About this task: Write out the listing from the line with "LED1 pin SIG: D4 -> D0" to the line with "SCALE pin SCK: 14 -> 8", both lines included, exactly and nothing beyond. Leave pictures out.
[[ Entries supplied open ]]
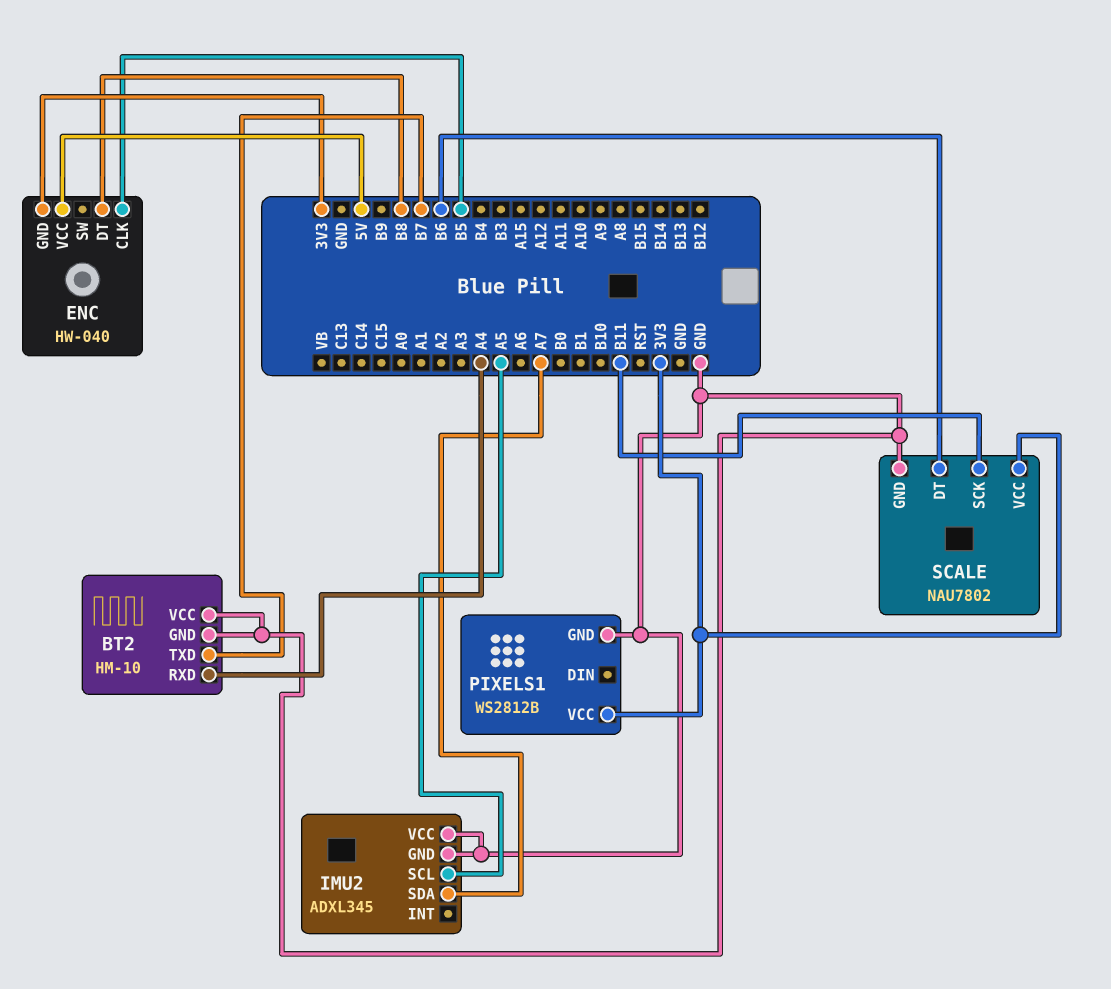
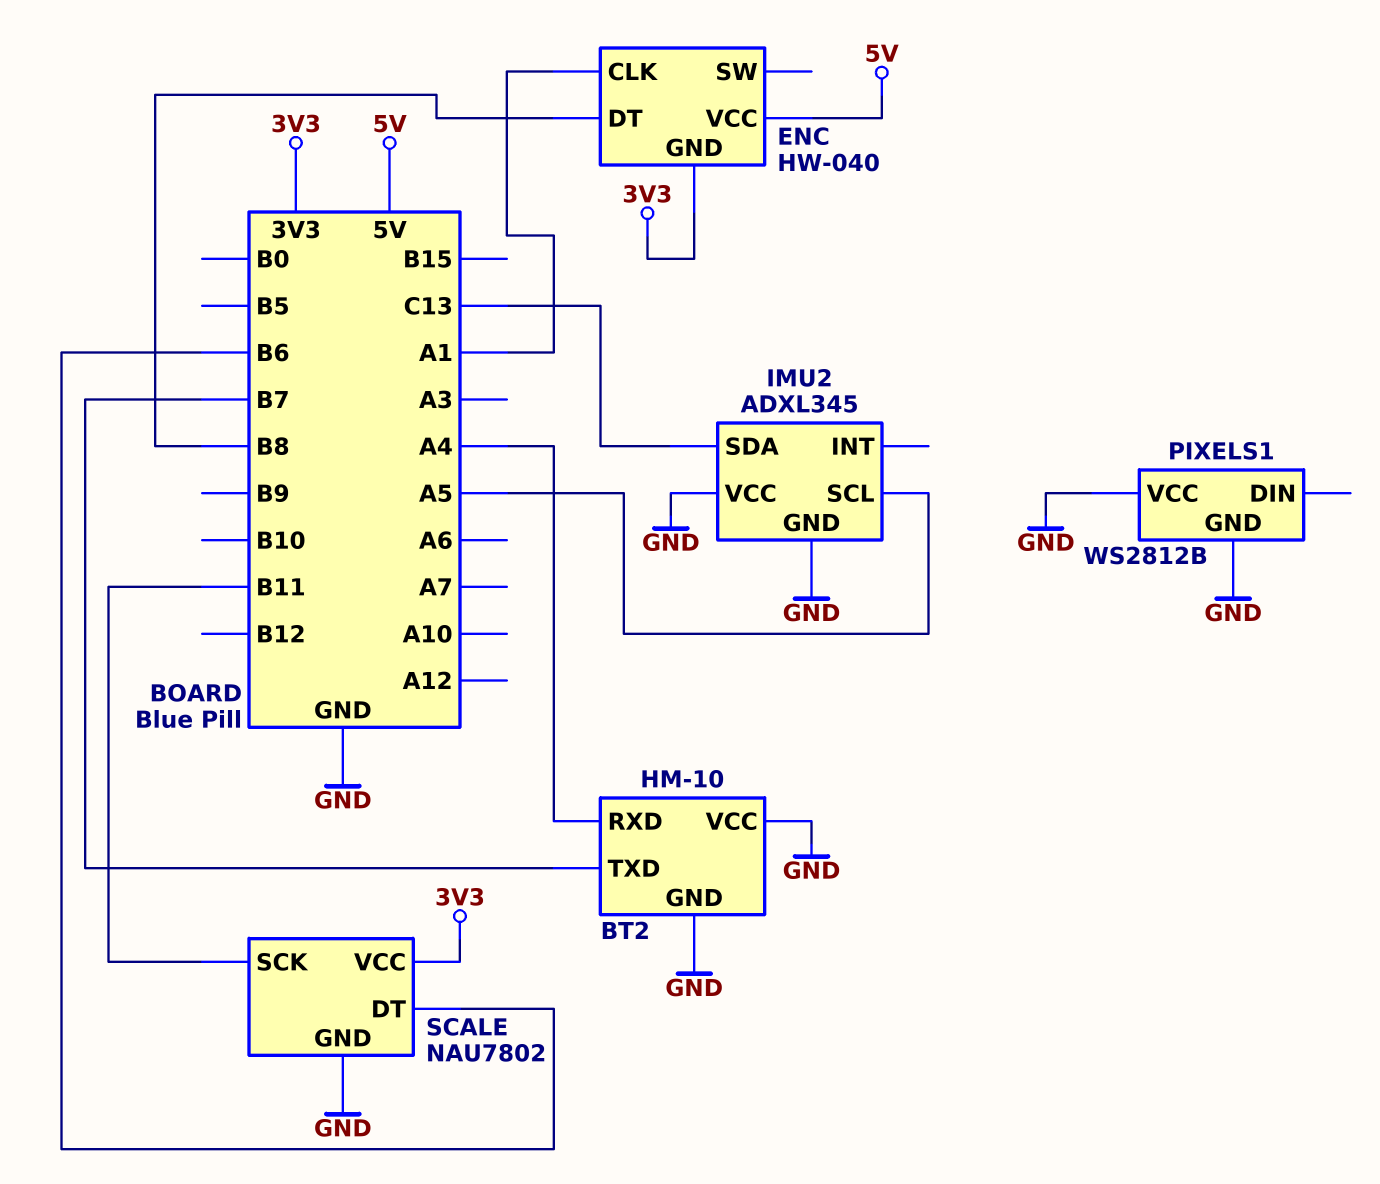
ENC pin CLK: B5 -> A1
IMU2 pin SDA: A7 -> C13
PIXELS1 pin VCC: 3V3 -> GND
[[ Entries supplied closed ]]
[[ Entries supplied open ]]
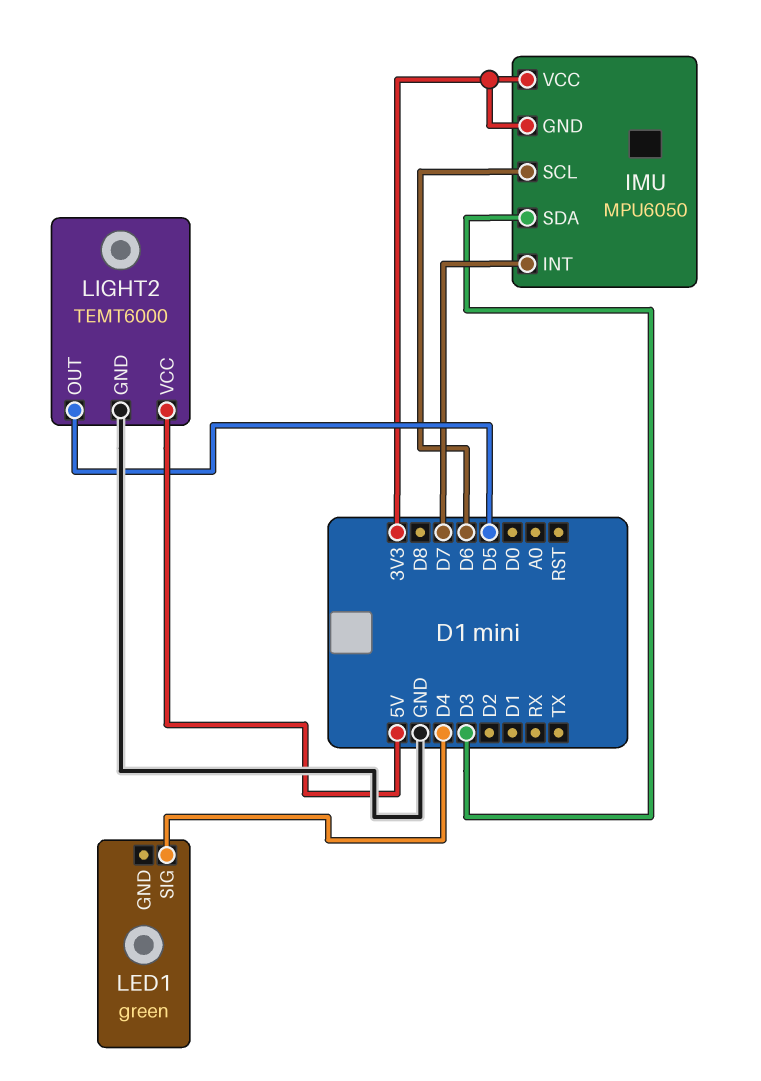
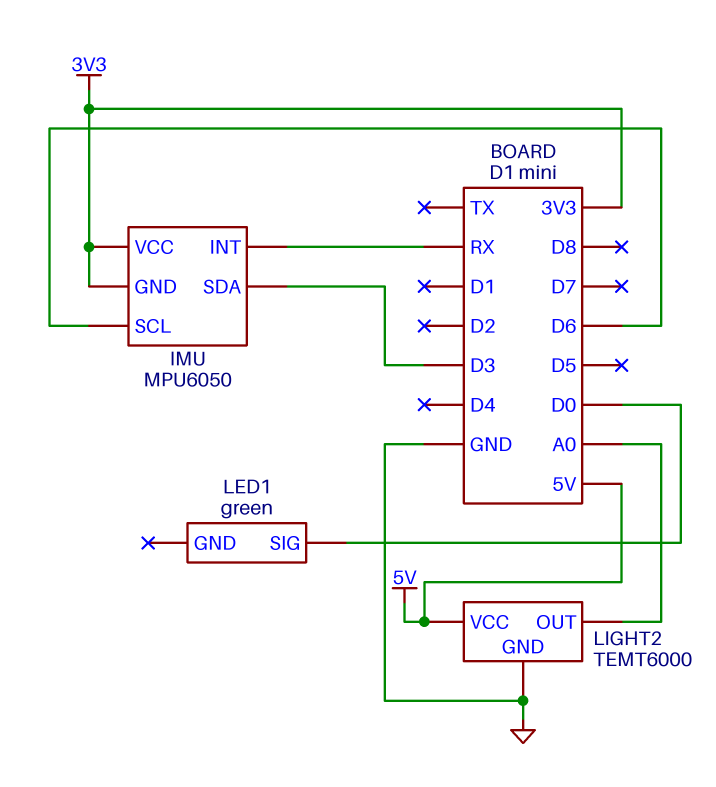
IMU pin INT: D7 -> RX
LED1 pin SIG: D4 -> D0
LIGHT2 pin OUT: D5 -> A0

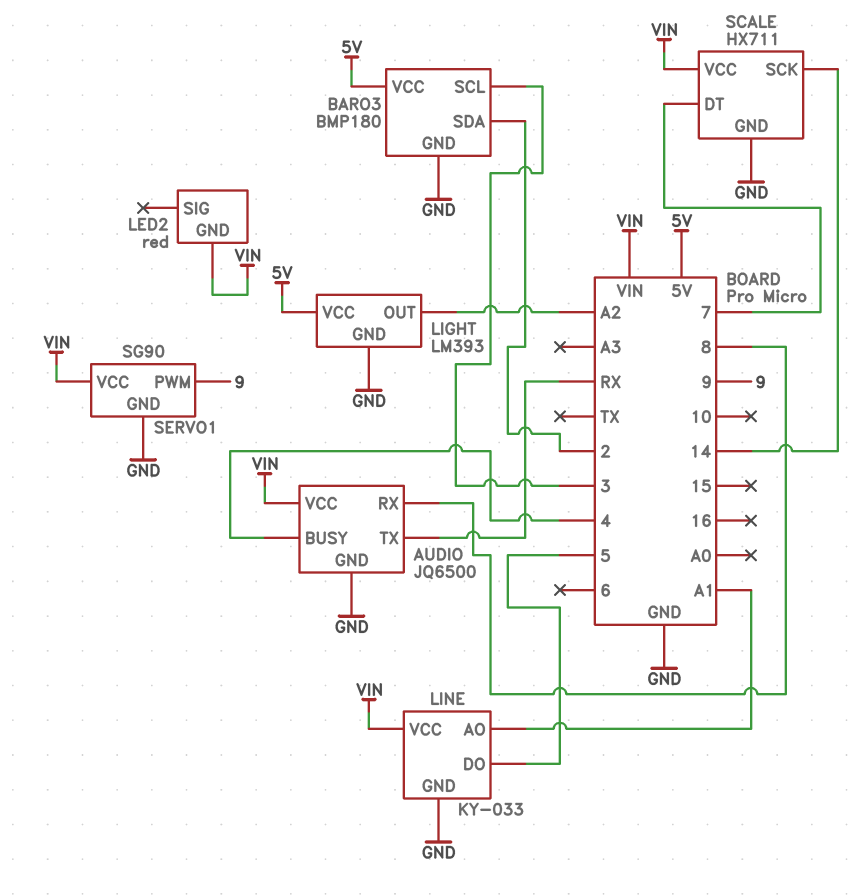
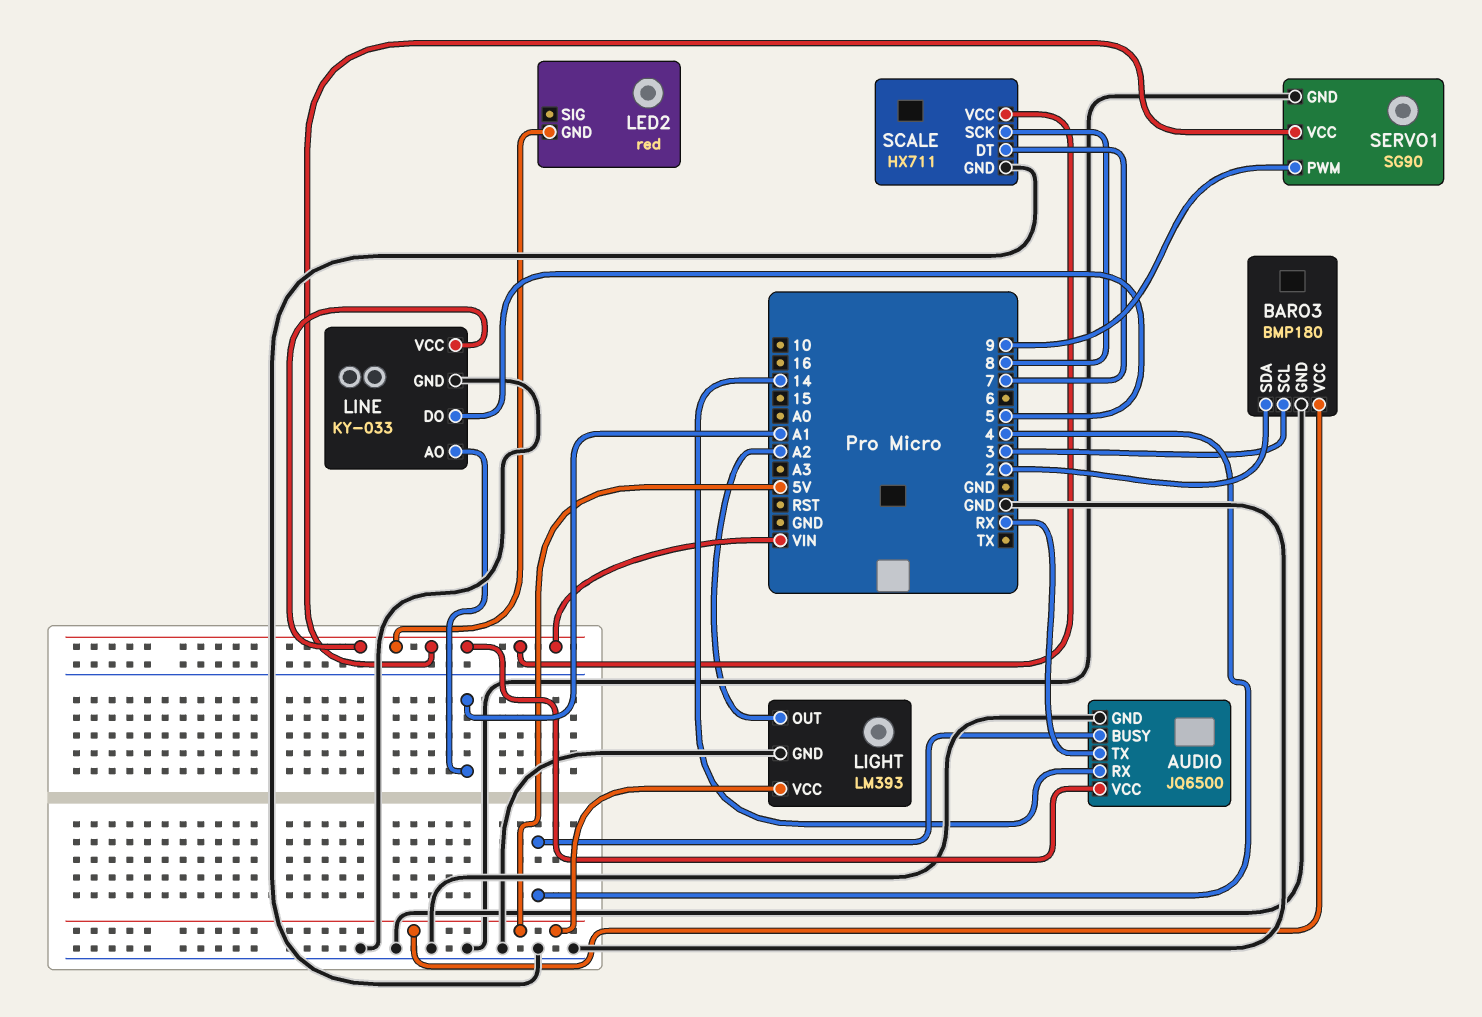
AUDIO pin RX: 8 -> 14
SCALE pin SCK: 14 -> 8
[[ Entries supplied closed ]]
Solution:
LED1 pin SIG: D4 -> D0
LIGHT2 pin OUT: D5 -> A0

AUDIO pin RX: 8 -> 14
SCALE pin SCK: 14 -> 8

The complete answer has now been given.